» The task
How many lines in the listing below include the word "diode"? Answer with the number and nothing else.

────────────────────

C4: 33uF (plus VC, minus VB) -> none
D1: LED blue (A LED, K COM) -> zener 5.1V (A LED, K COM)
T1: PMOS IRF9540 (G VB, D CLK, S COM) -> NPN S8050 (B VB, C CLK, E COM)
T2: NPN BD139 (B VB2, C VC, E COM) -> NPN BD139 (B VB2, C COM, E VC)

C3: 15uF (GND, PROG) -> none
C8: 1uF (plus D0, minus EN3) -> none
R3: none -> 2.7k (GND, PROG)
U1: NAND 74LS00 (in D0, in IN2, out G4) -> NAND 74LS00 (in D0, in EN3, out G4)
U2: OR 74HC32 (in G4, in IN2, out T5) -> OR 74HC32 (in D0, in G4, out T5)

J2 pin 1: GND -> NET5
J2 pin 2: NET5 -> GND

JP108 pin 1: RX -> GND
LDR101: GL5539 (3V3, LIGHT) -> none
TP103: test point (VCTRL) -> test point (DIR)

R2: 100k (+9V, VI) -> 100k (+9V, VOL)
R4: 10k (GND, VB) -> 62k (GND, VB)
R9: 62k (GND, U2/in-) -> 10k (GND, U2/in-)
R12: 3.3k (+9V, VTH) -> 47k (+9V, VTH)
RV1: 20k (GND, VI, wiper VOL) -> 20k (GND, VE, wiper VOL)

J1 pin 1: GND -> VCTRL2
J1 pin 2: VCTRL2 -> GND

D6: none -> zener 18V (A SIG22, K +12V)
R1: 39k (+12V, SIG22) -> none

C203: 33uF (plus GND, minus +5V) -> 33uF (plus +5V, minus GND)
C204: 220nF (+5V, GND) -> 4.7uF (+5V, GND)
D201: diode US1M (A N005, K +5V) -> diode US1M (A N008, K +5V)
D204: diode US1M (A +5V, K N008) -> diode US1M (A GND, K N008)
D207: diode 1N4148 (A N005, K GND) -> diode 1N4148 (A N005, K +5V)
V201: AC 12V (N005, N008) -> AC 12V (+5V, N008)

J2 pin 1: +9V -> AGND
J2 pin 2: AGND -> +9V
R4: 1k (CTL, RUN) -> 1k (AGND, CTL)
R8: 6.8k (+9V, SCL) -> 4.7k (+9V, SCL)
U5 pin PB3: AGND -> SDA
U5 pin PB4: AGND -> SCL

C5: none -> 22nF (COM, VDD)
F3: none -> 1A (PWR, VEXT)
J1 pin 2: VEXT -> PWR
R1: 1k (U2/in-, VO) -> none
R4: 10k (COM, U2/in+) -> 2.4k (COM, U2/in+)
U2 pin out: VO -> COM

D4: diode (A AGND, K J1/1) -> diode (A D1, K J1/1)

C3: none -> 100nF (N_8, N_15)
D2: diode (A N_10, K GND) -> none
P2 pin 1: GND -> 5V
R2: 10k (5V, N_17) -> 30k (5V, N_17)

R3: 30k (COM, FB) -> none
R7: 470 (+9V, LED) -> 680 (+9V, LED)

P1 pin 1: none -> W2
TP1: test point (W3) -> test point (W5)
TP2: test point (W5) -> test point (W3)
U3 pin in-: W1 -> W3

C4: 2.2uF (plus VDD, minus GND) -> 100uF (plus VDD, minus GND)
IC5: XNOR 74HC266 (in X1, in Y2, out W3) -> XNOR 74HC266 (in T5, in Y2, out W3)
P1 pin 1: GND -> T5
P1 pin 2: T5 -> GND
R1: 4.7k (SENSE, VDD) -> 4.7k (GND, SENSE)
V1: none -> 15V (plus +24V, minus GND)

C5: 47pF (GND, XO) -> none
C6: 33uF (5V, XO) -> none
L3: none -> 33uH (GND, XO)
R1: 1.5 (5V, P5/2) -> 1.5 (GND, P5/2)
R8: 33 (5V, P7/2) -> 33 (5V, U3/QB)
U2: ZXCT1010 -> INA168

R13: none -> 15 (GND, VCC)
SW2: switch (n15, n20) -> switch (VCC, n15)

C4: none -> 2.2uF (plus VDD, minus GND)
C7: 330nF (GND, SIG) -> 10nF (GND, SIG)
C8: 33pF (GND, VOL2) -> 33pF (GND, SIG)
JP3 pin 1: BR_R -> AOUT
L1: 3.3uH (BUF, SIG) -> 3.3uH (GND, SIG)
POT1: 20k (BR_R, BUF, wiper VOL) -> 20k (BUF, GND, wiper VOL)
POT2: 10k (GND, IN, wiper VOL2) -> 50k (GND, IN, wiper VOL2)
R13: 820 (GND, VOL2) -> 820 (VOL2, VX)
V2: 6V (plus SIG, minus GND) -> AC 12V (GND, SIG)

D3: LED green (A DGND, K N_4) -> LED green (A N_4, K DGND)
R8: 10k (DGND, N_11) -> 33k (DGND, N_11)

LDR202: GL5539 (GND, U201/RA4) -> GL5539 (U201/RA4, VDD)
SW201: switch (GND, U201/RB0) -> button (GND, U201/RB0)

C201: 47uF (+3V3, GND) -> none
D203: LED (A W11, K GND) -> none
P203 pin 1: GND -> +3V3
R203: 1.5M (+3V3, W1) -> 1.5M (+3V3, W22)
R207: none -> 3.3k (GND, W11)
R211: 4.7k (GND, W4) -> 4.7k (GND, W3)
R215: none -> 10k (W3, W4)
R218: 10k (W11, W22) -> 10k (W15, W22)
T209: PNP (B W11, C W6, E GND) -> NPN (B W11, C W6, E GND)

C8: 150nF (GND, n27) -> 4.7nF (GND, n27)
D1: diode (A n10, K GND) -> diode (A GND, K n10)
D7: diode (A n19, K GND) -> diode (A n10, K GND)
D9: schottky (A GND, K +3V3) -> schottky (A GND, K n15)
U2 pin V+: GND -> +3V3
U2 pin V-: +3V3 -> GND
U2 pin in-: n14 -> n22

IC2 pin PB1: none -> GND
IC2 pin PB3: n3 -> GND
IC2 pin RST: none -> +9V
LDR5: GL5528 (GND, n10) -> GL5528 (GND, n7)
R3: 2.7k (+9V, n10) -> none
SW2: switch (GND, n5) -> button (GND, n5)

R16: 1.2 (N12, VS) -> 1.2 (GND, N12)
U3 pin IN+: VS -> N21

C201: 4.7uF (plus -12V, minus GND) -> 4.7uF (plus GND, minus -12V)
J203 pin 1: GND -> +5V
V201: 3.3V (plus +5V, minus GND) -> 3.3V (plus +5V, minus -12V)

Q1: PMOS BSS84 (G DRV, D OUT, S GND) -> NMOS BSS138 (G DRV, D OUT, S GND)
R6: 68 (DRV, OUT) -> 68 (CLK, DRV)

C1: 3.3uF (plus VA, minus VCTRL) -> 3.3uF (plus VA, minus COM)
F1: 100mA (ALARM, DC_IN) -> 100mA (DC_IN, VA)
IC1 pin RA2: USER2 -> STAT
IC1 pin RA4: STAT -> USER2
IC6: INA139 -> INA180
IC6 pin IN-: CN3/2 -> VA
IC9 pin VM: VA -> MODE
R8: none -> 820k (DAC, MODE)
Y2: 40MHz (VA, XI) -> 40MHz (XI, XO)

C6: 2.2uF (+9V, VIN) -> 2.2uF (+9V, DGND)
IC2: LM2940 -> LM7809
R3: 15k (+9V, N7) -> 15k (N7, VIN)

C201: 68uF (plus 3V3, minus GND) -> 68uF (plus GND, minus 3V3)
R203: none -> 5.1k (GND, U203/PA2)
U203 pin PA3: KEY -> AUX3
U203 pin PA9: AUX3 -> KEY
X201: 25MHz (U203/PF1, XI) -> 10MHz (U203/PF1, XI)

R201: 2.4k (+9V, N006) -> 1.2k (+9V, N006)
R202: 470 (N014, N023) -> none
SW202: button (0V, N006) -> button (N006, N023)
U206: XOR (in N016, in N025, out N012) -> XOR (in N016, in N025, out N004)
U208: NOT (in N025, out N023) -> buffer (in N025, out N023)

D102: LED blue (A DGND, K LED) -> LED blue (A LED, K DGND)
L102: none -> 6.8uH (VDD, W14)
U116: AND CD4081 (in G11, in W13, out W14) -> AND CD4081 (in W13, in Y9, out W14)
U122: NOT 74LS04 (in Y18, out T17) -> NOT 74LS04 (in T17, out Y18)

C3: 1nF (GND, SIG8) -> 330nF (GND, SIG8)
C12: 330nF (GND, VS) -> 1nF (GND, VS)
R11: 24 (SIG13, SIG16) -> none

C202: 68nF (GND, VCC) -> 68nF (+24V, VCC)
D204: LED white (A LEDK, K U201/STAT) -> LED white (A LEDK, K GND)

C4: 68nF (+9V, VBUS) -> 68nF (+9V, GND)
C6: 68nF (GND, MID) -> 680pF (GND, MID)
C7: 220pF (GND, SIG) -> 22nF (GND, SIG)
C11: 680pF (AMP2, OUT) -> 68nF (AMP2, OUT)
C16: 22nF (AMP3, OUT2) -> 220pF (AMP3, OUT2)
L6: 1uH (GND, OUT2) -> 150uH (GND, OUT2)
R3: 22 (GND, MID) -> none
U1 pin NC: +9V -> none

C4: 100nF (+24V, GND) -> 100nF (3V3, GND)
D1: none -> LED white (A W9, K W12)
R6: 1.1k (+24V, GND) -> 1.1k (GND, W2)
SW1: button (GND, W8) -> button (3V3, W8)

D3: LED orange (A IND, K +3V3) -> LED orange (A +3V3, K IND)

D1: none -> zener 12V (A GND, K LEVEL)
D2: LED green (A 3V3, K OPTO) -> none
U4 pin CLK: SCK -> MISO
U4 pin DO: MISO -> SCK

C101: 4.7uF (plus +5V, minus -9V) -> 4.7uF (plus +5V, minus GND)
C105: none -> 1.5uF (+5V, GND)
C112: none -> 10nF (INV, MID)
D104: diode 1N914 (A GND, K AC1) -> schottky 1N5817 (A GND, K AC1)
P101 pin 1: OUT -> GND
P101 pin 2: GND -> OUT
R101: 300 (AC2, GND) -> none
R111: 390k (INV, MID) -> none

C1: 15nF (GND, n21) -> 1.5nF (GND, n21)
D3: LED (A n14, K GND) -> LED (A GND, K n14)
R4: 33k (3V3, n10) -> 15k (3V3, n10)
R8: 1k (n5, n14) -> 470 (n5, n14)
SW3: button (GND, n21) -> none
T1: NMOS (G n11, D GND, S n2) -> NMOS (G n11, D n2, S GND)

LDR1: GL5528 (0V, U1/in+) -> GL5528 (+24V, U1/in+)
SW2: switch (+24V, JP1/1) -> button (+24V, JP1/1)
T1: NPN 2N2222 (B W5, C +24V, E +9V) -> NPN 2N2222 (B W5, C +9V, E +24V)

────────────────────

» Written answer
8